#### [GOAL OF THE EXERCISE]
Your response should be the complete listing, copied exactly.

*** MATERIAL PROVIDED ***

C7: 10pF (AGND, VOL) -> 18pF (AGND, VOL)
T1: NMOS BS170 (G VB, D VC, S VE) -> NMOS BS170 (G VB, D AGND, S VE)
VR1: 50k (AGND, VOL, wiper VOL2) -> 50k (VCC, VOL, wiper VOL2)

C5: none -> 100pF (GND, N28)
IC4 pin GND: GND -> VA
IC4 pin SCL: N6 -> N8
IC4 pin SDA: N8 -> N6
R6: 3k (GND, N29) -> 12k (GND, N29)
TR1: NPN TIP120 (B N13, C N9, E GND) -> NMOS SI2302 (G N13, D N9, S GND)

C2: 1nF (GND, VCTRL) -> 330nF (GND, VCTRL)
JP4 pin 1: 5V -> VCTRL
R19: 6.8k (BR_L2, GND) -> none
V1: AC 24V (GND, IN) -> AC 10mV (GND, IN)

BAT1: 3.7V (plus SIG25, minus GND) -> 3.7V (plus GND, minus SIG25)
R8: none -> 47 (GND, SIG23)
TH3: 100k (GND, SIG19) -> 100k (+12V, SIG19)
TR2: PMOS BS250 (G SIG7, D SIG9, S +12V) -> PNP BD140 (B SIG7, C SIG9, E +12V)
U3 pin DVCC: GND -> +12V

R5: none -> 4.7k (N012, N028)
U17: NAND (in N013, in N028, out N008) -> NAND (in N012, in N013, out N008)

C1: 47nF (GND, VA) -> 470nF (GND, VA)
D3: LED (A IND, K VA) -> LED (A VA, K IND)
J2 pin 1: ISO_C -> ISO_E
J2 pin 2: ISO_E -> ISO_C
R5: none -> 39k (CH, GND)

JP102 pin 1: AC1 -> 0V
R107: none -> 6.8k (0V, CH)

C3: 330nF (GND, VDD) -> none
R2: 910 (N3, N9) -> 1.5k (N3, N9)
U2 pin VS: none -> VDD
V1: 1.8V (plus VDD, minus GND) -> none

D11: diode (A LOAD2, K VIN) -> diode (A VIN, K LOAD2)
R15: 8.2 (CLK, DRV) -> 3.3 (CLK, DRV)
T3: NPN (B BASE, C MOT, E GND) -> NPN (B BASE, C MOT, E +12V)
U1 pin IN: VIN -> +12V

***

#### [TASK SOLUTION]
C7: 10pF (AGND, VOL) -> 18pF (AGND, VOL)
T1: NMOS BS170 (G VB, D VC, S VE) -> NMOS BS170 (G VB, D AGND, S VE)
VR1: 50k (AGND, VOL, wiper VOL2) -> 50k (VCC, VOL, wiper VOL2)

C5: none -> 100pF (GND, N28)
IC4 pin GND: GND -> VA
IC4 pin SCL: N6 -> N8
IC4 pin SDA: N8 -> N6
R6: 3k (GND, N29) -> 12k (GND, N29)
TR1: NPN TIP120 (B N13, C N9, E GND) -> NMOS SI2302 (G N13, D N9, S GND)

C2: 1nF (GND, VCTRL) -> 330nF (GND, VCTRL)
JP4 pin 1: 5V -> VCTRL
R19: 6.8k (BR_L2, GND) -> none
V1: AC 24V (GND, IN) -> AC 10mV (GND, IN)

BAT1: 3.7V (plus SIG25, minus GND) -> 3.7V (plus GND, minus SIG25)
R8: none -> 47 (GND, SIG23)
TH3: 100k (GND, SIG19) -> 100k (+12V, SIG19)
TR2: PMOS BS250 (G SIG7, D SIG9, S +12V) -> PNP BD140 (B SIG7, C SIG9, E +12V)
U3 pin DVCC: GND -> +12V

R5: none -> 4.7k (N012, N028)
U17: NAND (in N013, in N028, out N008) -> NAND (in N012, in N013, out N008)

C1: 47nF (GND, VA) -> 470nF (GND, VA)
D3: LED (A IND, K VA) -> LED (A VA, K IND)
J2 pin 1: ISO_C -> ISO_E
J2 pin 2: ISO_E -> ISO_C
R5: none -> 39k (CH, GND)

JP102 pin 1: AC1 -> 0V
R107: none -> 6.8k (0V, CH)

C3: 330nF (GND, VDD) -> none
R2: 910 (N3, N9) -> 1.5k (N3, N9)
U2 pin VS: none -> VDD
V1: 1.8V (plus VDD, minus GND) -> none

D11: diode (A LOAD2, K VIN) -> diode (A VIN, K LOAD2)
R15: 8.2 (CLK, DRV) -> 3.3 (CLK, DRV)
T3: NPN (B BASE, C MOT, E GND) -> NPN (B BASE, C MOT, E +12V)
U1 pin IN: VIN -> +12V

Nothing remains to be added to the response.